**** Data for this task ****

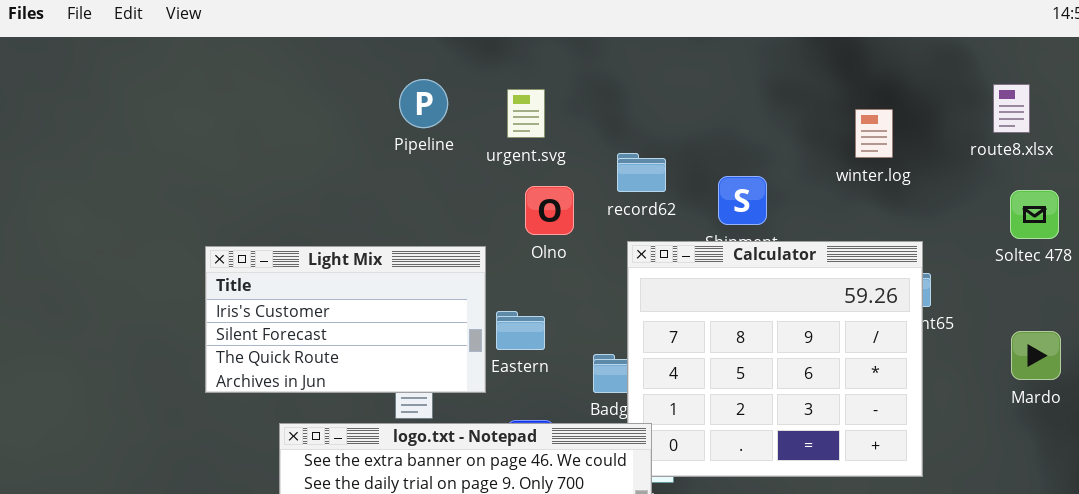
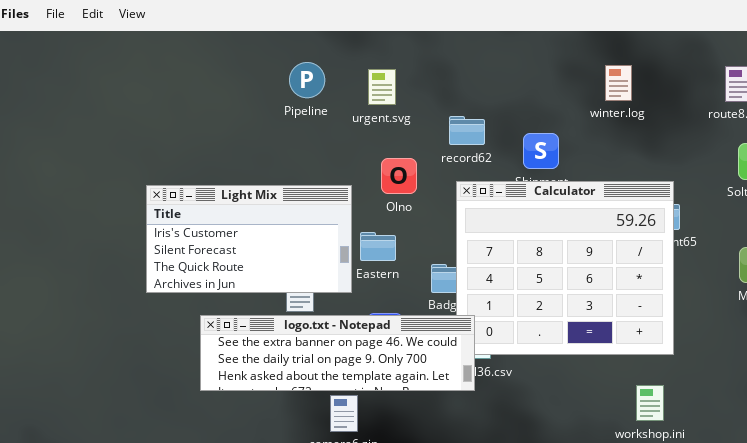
winter.log: [855,109,893,158] -> [605,65,632,101], moved
Olno: [525,186,574,235] -> [381,158,417,194], moved

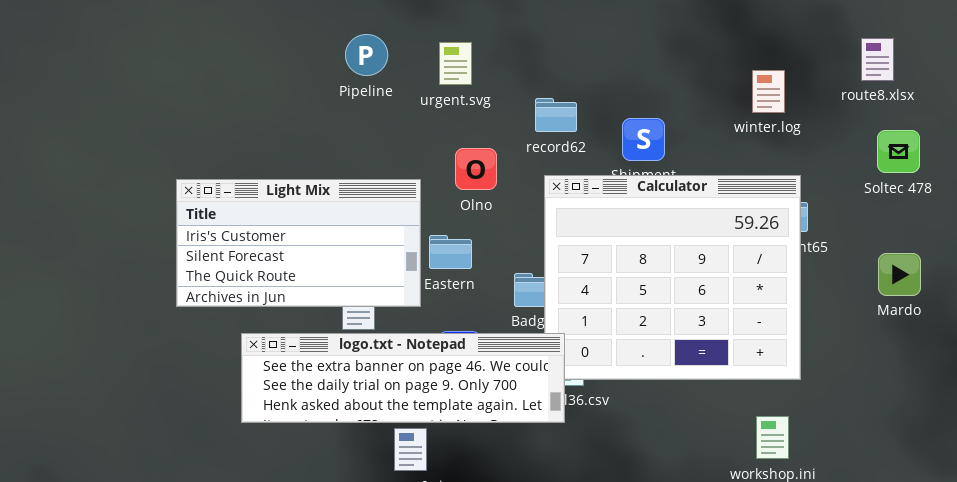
winter.log: [605,65,632,101] -> [752,70,785,113], moved

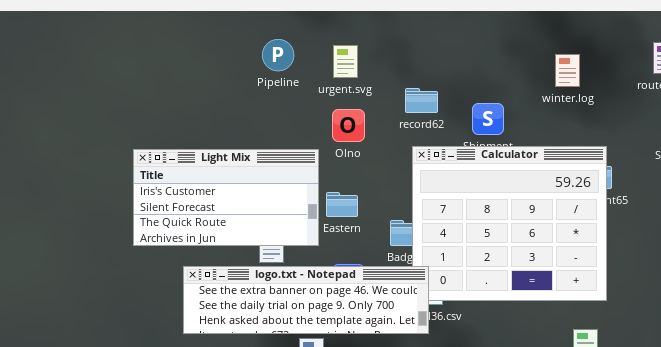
winter.log: [752,70,785,113] -> [555,54,580,87], moved
Olno: [455,148,497,190] -> [332,109,365,142], moved

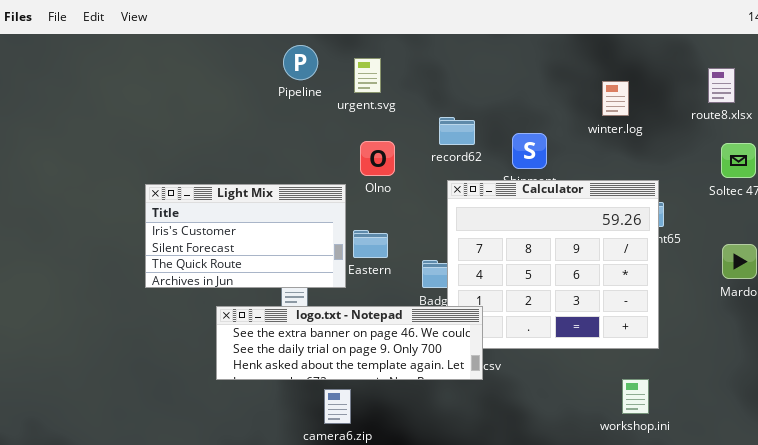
Pipeline: [262,39,294,71] -> [283,45,318,80], moved
urgent.svg: [333,45,358,78] -> [354,58,381,93], moved
logo.txt - Notepad: [183,266,429,334] -> [216,306,483,380], moved

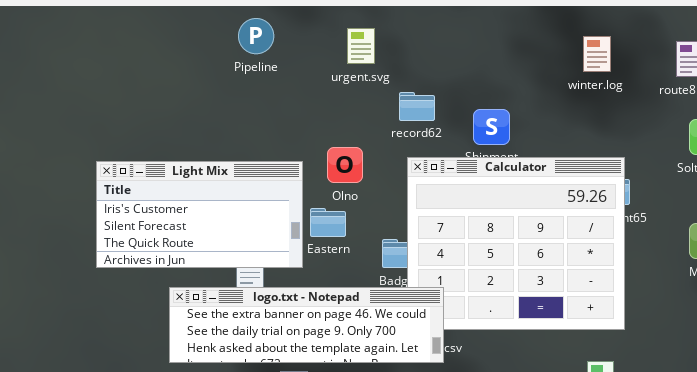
urgent.svg: [354,58,381,93] -> [347,28,375,64], moved
winter.log: [602,81,629,116] -> [583,36,611,72], moved
Olno: [360,141,395,176] -> [327,147,363,183], moved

****

● **Action item**: Each line of the records with the word "urgent" in it is to be copied.

● **Your solution**:
urgent.svg: [333,45,358,78] -> [354,58,381,93], moved
urgent.svg: [354,58,381,93] -> [347,28,375,64], moved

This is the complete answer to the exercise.